- **Exercise goal**: The response should consist solely of the lines running from the line with "RED TOY PEAR" to the end of the data, retyped exactly.

- **Extracted entries**:
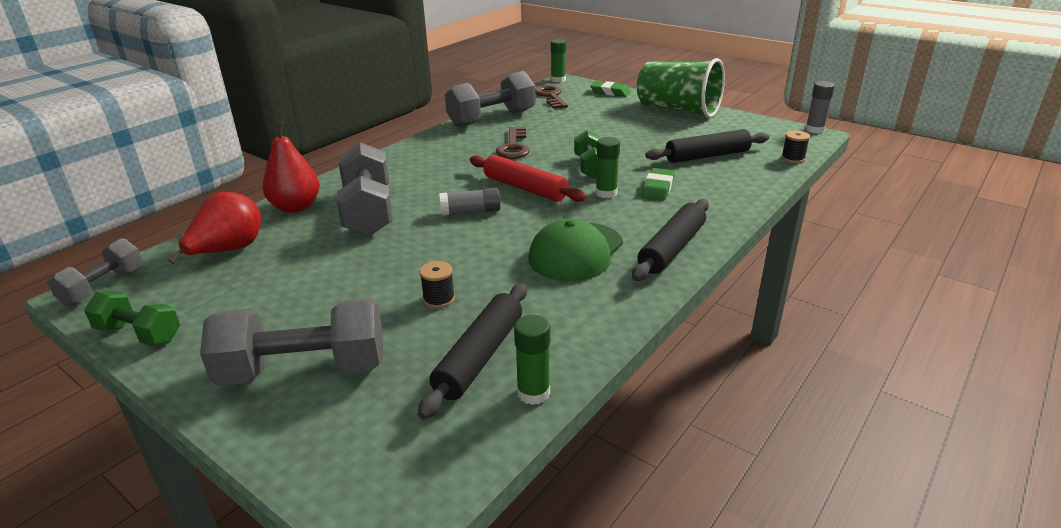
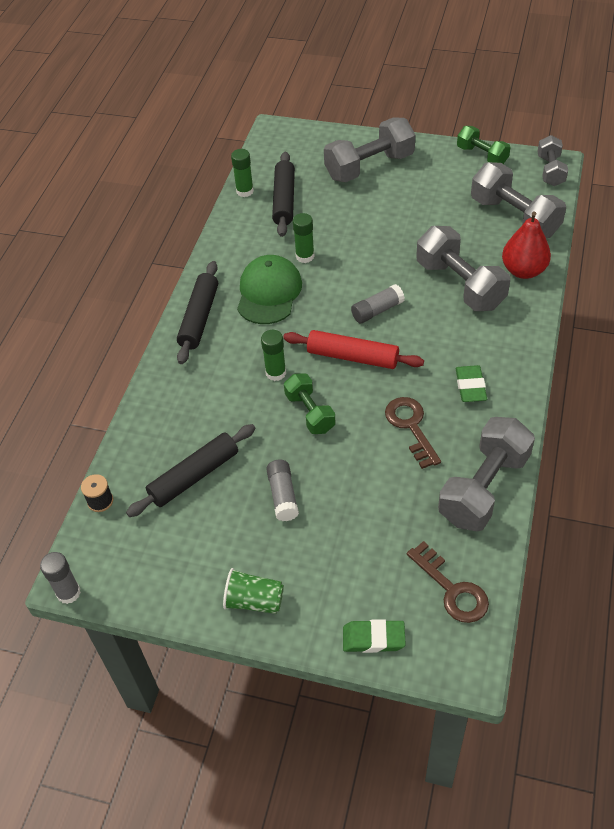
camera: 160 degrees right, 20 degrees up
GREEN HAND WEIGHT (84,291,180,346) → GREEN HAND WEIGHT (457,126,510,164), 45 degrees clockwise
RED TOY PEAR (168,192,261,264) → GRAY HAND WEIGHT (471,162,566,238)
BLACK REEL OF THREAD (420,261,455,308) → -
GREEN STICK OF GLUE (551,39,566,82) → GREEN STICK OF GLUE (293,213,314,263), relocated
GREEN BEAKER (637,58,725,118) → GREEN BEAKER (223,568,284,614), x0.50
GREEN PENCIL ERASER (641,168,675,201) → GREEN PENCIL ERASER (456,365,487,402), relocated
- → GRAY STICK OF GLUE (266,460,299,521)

- **Reply to the task**:
RED TOY PEAR (168,192,261,264) → GRAY HAND WEIGHT (471,162,566,238)
BLACK REEL OF THREAD (420,261,455,308) → -
GREEN STICK OF GLUE (551,39,566,82) → GREEN STICK OF GLUE (293,213,314,263), relocated
GREEN BEAKER (637,58,725,118) → GREEN BEAKER (223,568,284,614), x0.50
GREEN PENCIL ERASER (641,168,675,201) → GREEN PENCIL ERASER (456,365,487,402), relocated
- → GRAY STICK OF GLUE (266,460,299,521)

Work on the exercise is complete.